What to produce
Take the entries that follow and return exactly the lines from the one holding "C3: 1uF (+24V, GND) -> 1uF (+12V, GND)" through the one holding "SW1: button (+12V, RESET)", both included. Nothing else is needed.

Data for analysis
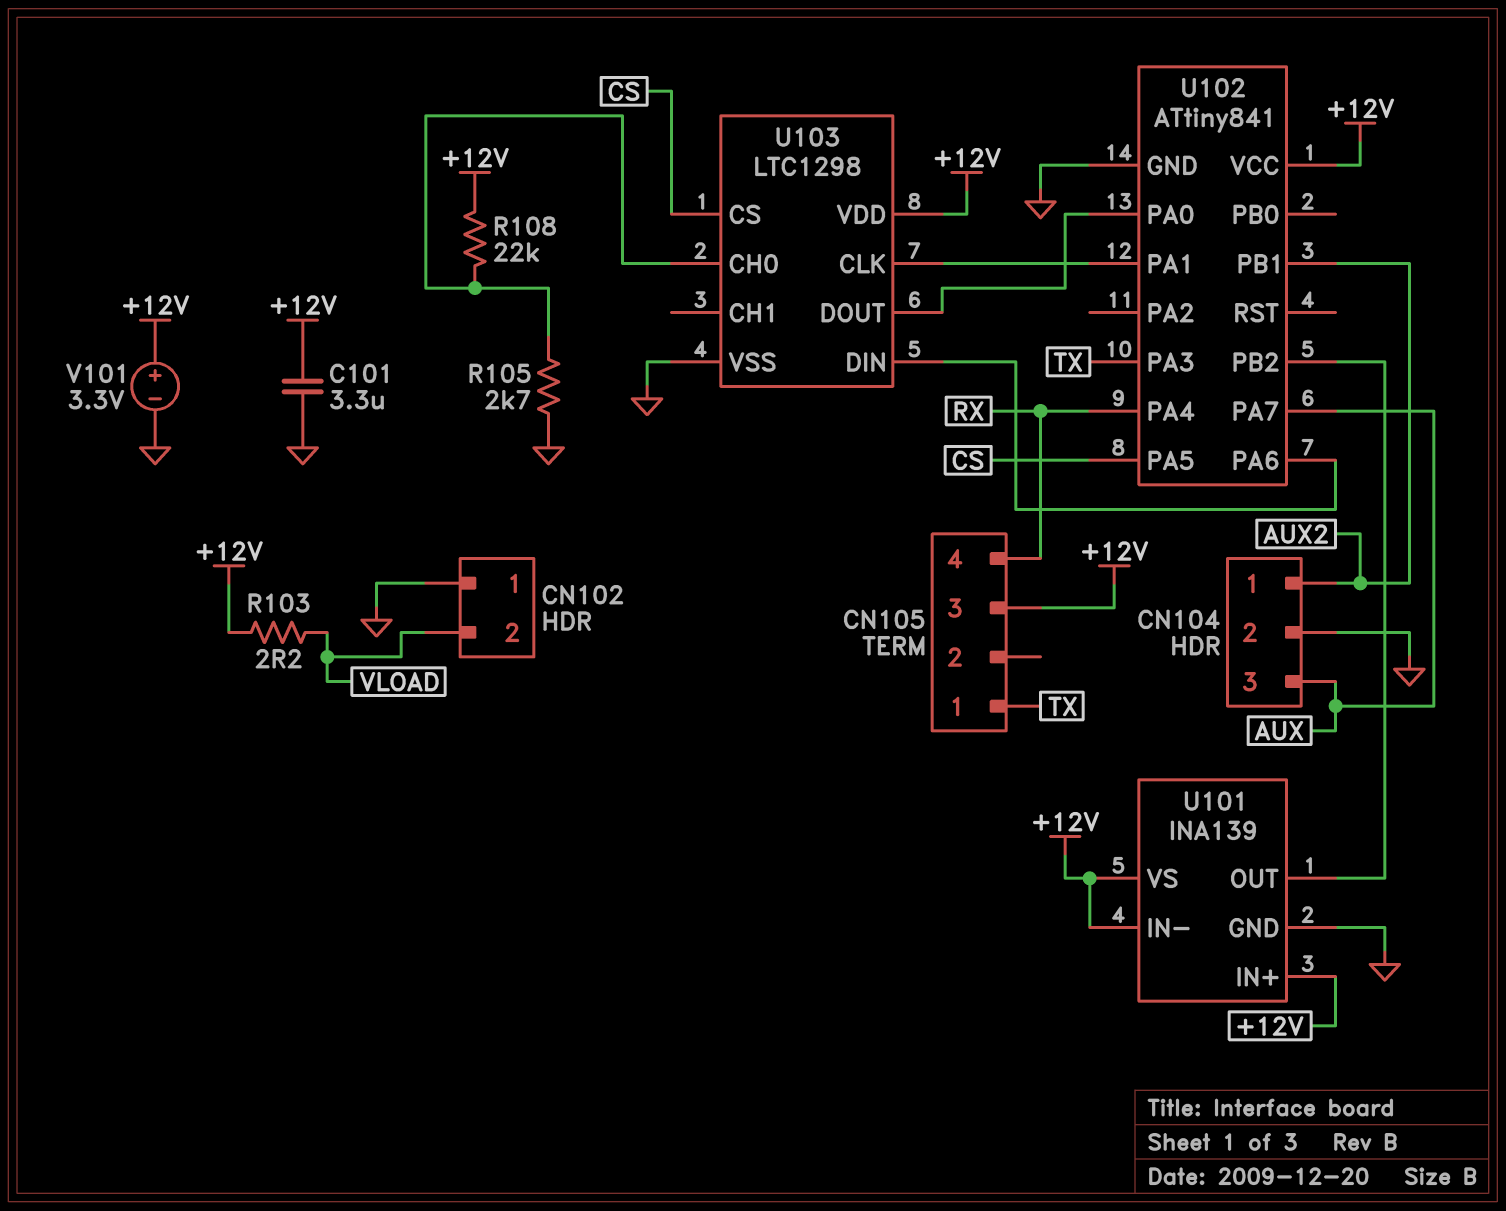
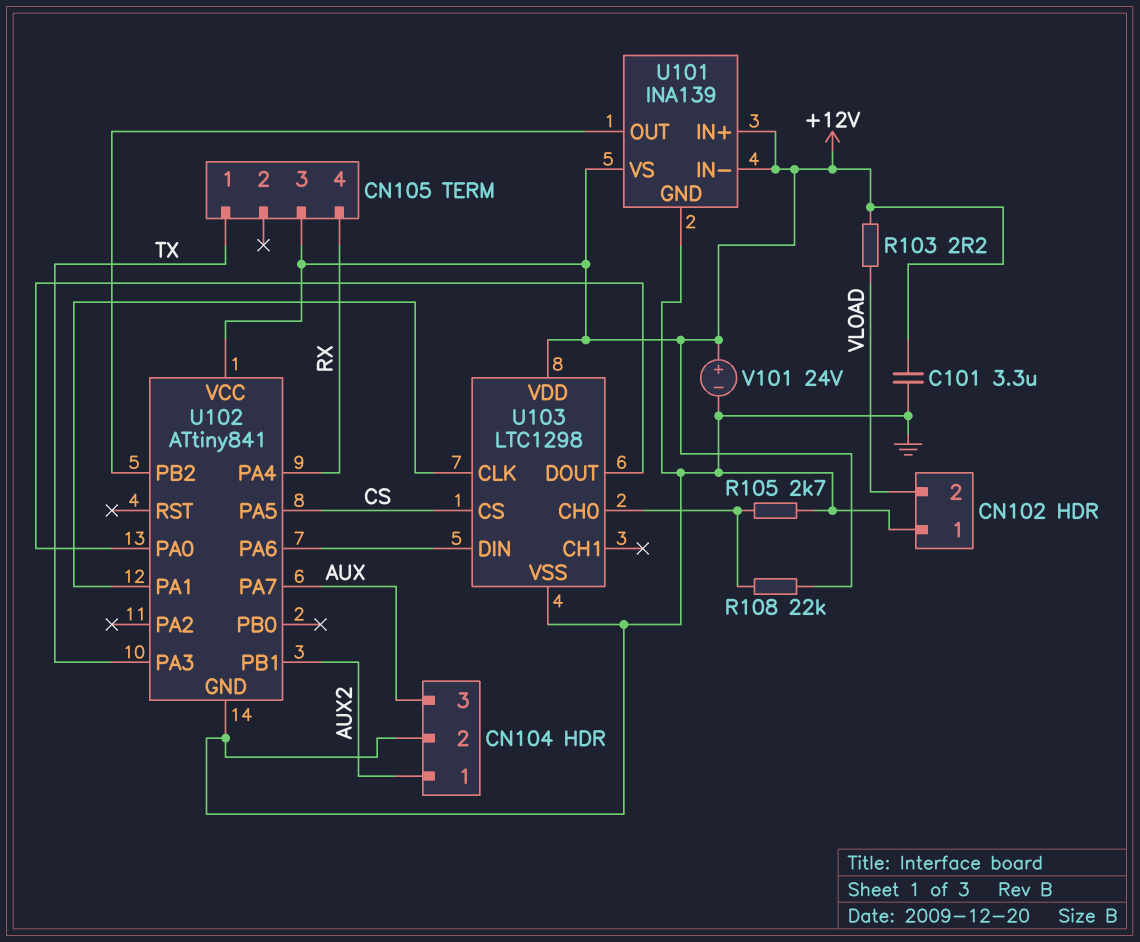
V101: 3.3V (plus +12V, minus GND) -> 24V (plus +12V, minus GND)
--
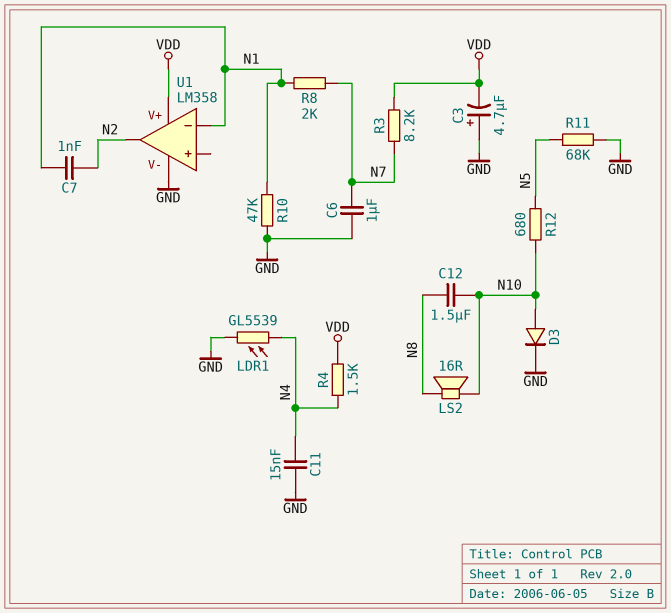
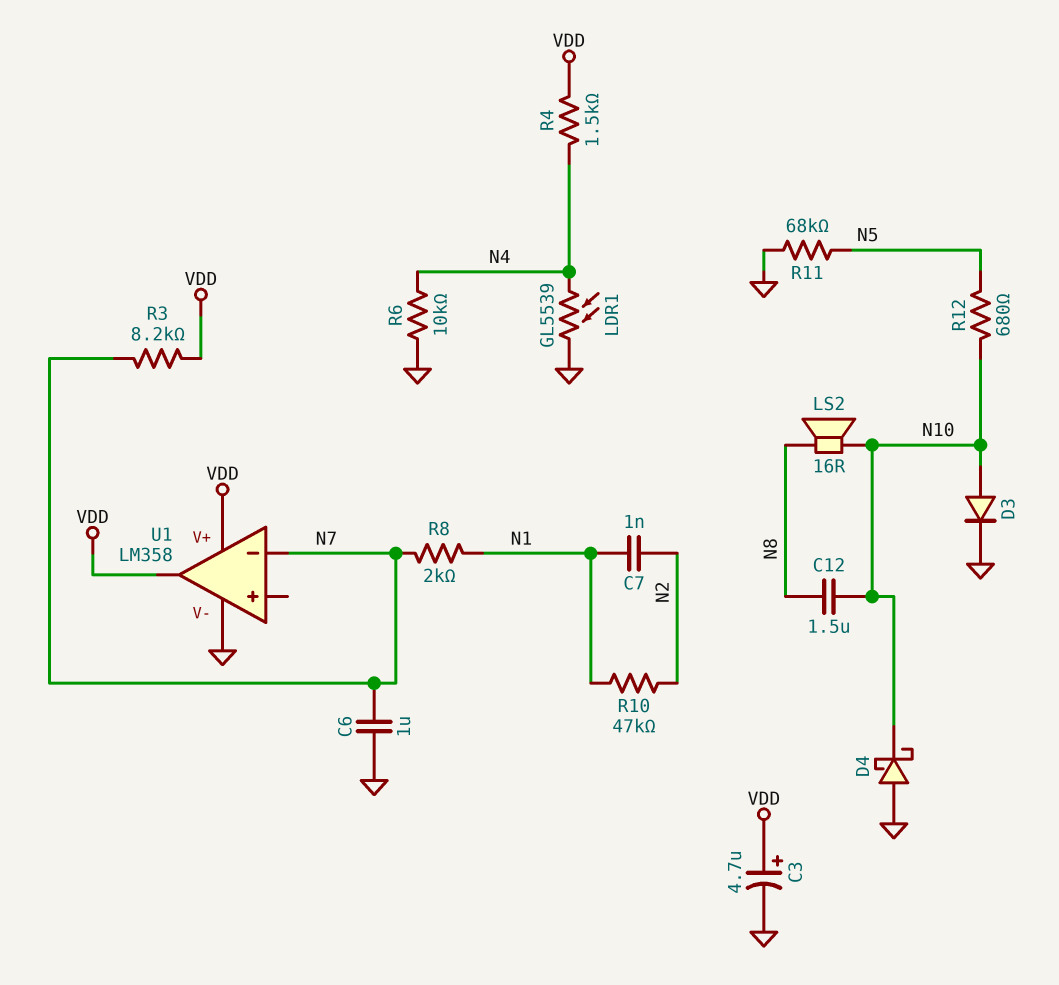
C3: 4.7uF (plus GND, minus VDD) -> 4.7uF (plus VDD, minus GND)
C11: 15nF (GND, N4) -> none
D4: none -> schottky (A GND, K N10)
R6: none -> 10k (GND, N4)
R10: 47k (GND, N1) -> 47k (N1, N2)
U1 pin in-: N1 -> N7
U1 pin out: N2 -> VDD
---
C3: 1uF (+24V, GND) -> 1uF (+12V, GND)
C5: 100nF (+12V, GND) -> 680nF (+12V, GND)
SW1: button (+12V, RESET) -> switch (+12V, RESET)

Answer for the task
C3: 1uF (+24V, GND) -> 1uF (+12V, GND)
C5: 100nF (+12V, GND) -> 680nF (+12V, GND)
SW1: button (+12V, RESET) -> switch (+12V, RESET)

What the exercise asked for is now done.